YOUR OBJECTIVE >>
An exact copy is needed of the lines in the entries below from the line with "C6: 22nF (3V3, GND) -> 330nF (3V3, GND)" up to and including the line with "U3 pin MCLR: RESET -> BASE", and of nothing else. Leave the pictures out.
:: PROVIDED ENTRIES ::
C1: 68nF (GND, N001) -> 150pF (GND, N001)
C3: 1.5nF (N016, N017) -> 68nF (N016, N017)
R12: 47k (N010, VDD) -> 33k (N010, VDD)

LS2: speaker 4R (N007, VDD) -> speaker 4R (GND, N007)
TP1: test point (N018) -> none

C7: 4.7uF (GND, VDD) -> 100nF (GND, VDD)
:::
:: PROVIDED ENTRIES ::
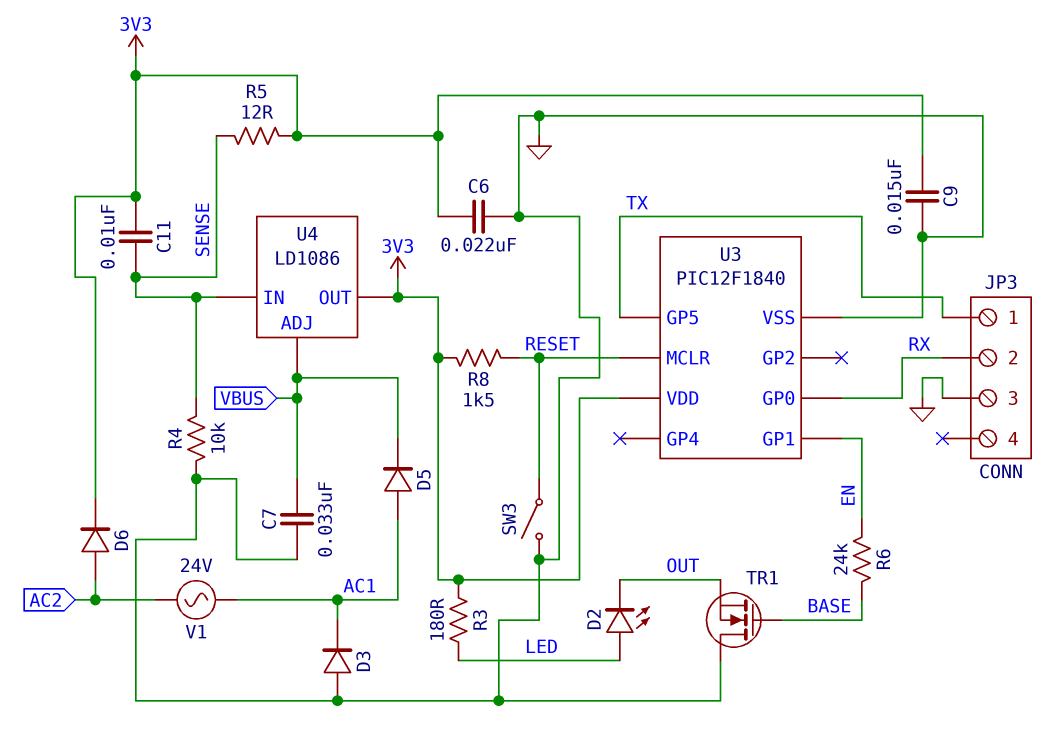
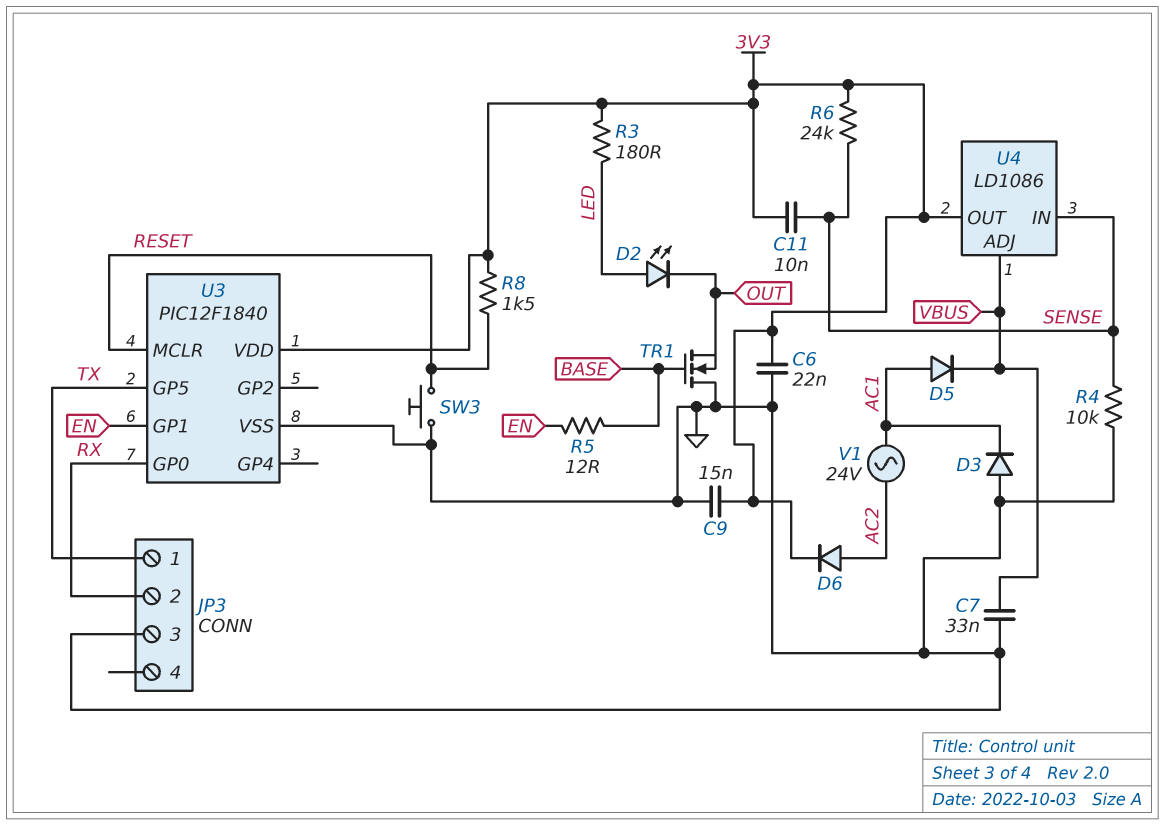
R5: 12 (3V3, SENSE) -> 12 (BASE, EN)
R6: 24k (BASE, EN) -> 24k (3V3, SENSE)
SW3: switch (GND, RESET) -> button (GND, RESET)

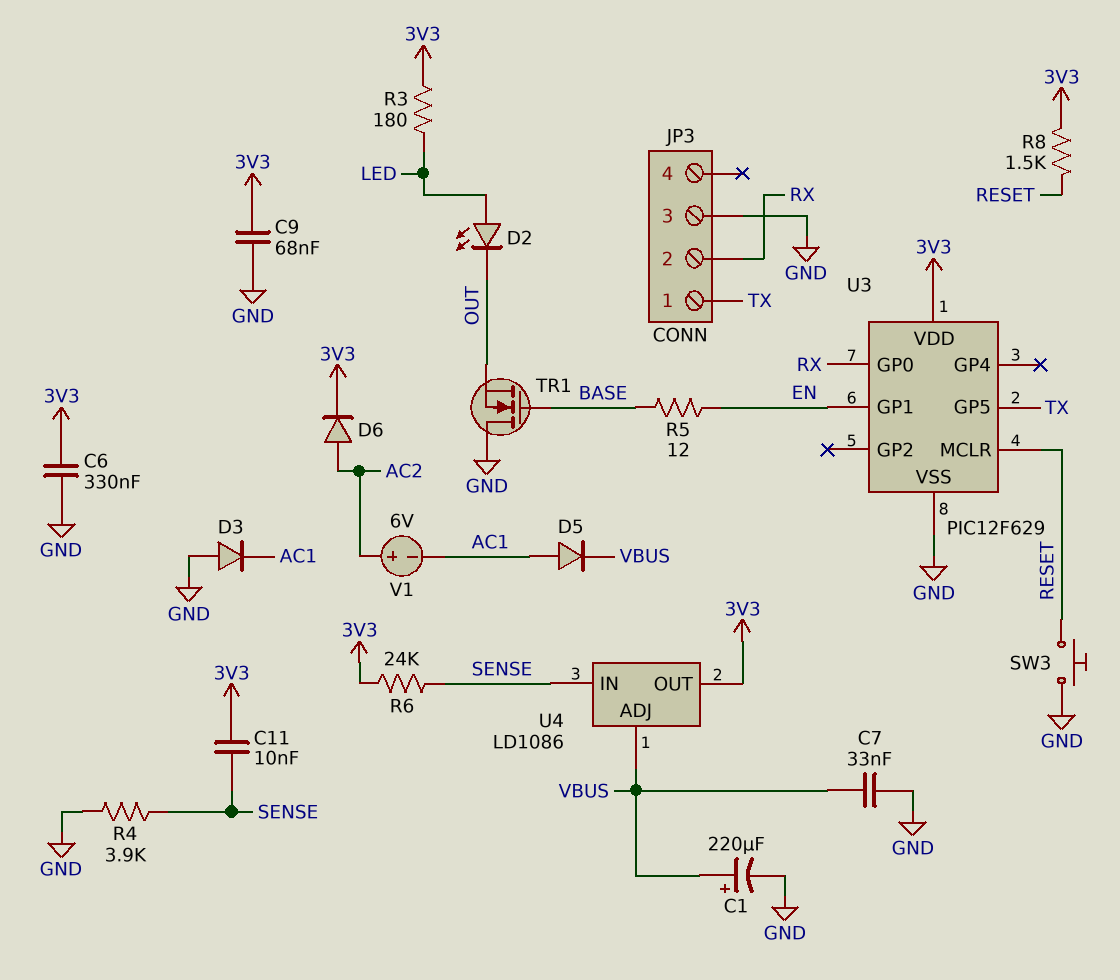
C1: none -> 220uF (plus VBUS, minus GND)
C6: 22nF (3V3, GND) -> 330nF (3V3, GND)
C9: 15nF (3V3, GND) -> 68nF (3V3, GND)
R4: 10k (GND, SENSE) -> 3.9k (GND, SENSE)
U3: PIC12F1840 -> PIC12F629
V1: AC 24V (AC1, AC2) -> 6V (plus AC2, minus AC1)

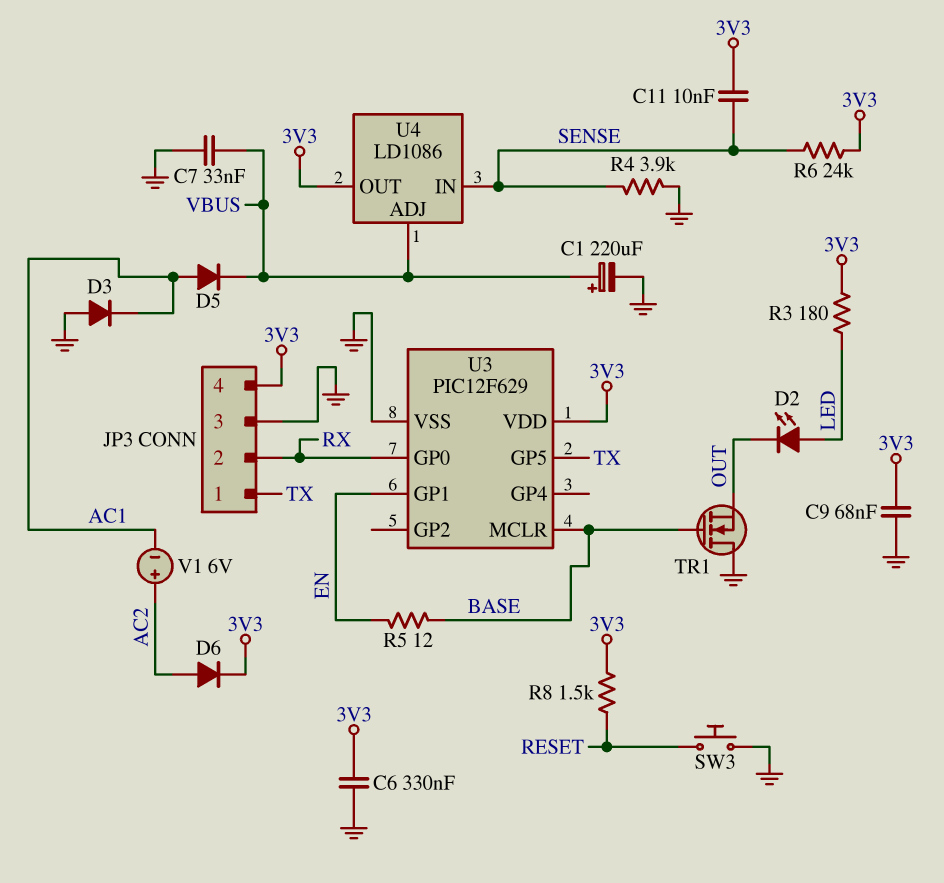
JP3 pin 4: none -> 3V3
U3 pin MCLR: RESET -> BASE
:::
YOUR SOLUTION >>
C6: 22nF (3V3, GND) -> 330nF (3V3, GND)
C9: 15nF (3V3, GND) -> 68nF (3V3, GND)
R4: 10k (GND, SENSE) -> 3.9k (GND, SENSE)
U3: PIC12F1840 -> PIC12F629
V1: AC 24V (AC1, AC2) -> 6V (plus AC2, minus AC1)

JP3 pin 4: none -> 3V3
U3 pin MCLR: RESET -> BASE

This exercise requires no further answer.